**WORK INSTRUCTION**
What is needed is a word-for-word copy of the listing below, without pictures.

**SOURCE DATA**
#####

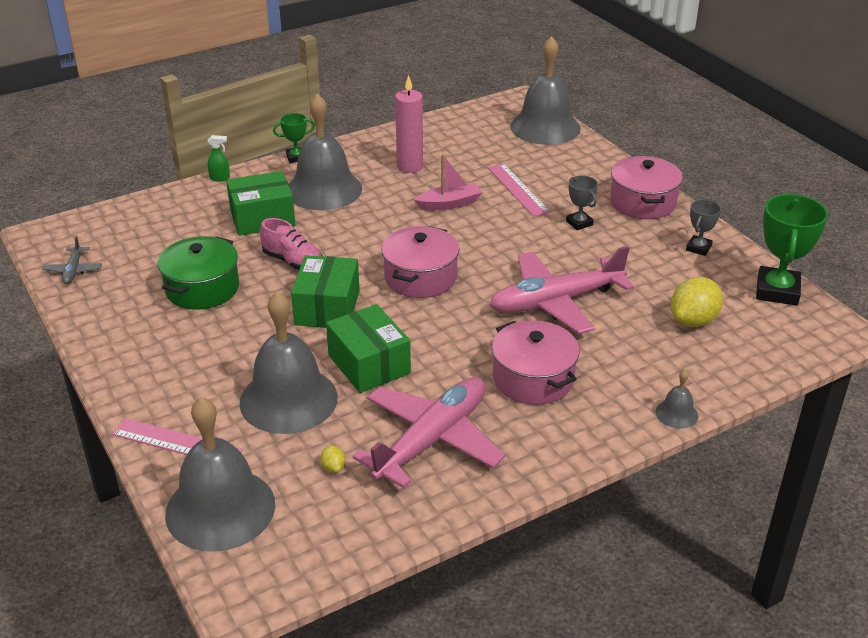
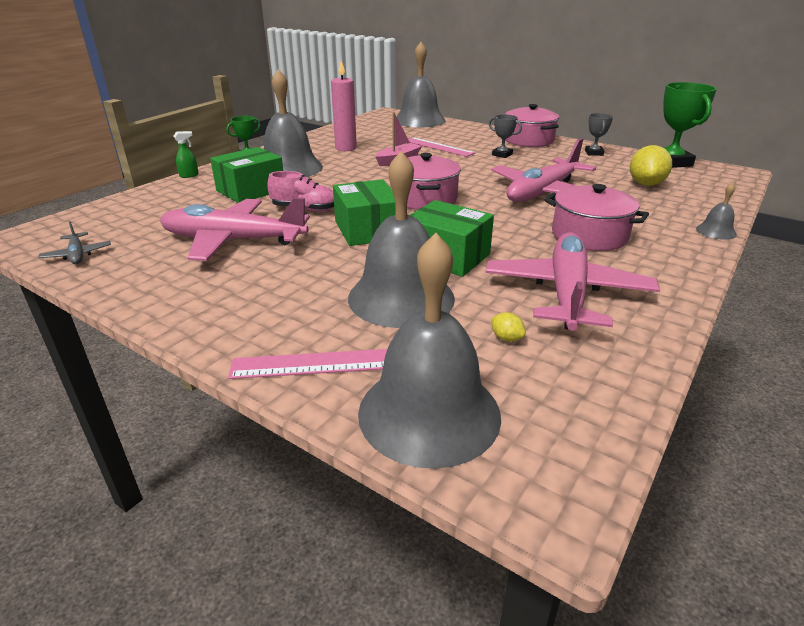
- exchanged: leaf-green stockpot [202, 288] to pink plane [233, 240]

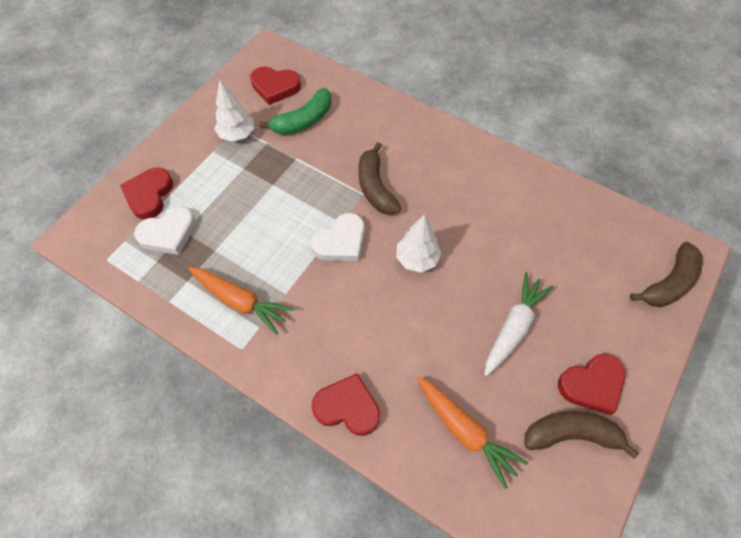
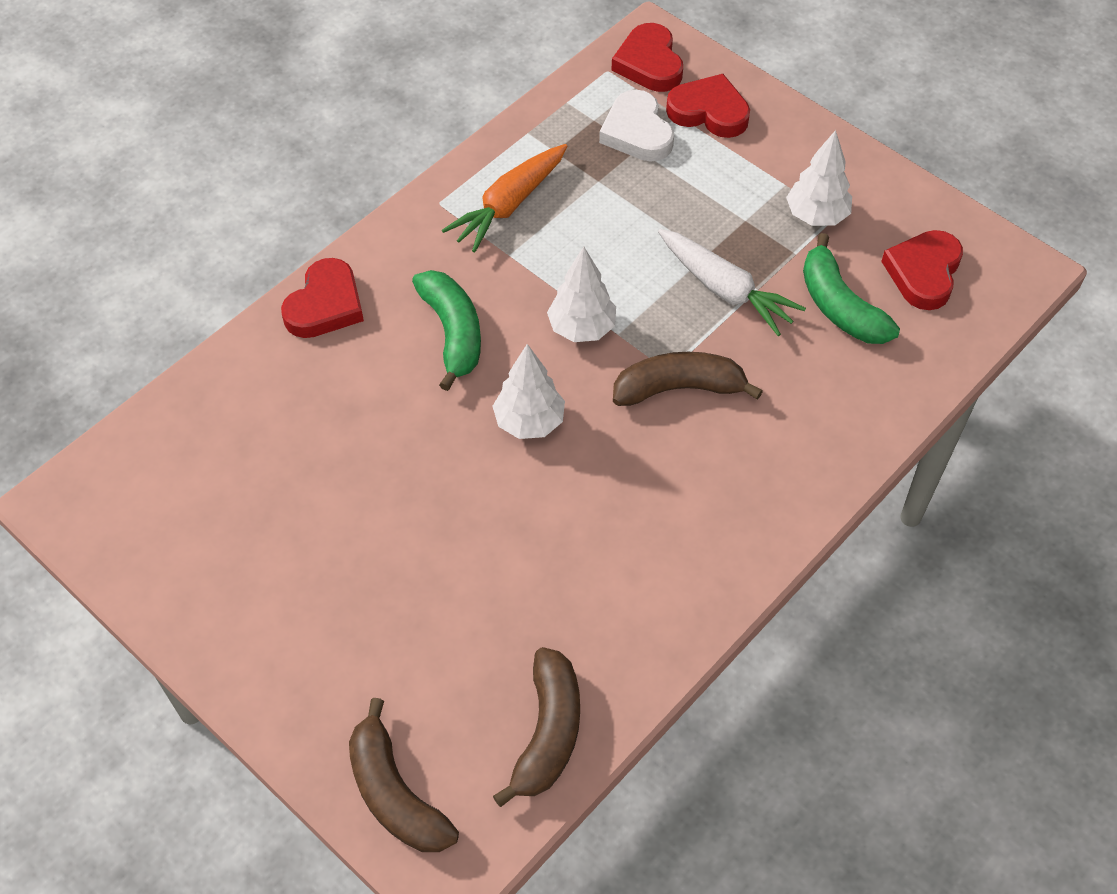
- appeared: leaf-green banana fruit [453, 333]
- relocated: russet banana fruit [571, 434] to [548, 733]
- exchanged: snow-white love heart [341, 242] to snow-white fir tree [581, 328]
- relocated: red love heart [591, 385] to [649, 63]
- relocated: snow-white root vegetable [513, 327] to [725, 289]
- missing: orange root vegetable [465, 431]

#####

**EXPECTED ANSWER**
- exchanged: leaf-green stockpot [202, 288] to pink plane [233, 240]

- appeared: leaf-green banana fruit [453, 333]
- relocated: russet banana fruit [571, 434] to [548, 733]
- exchanged: snow-white love heart [341, 242] to snow-white fir tree [581, 328]
- relocated: red love heart [591, 385] to [649, 63]
- relocated: snow-white root vegetable [513, 327] to [725, 289]
- missing: orange root vegetable [465, 431]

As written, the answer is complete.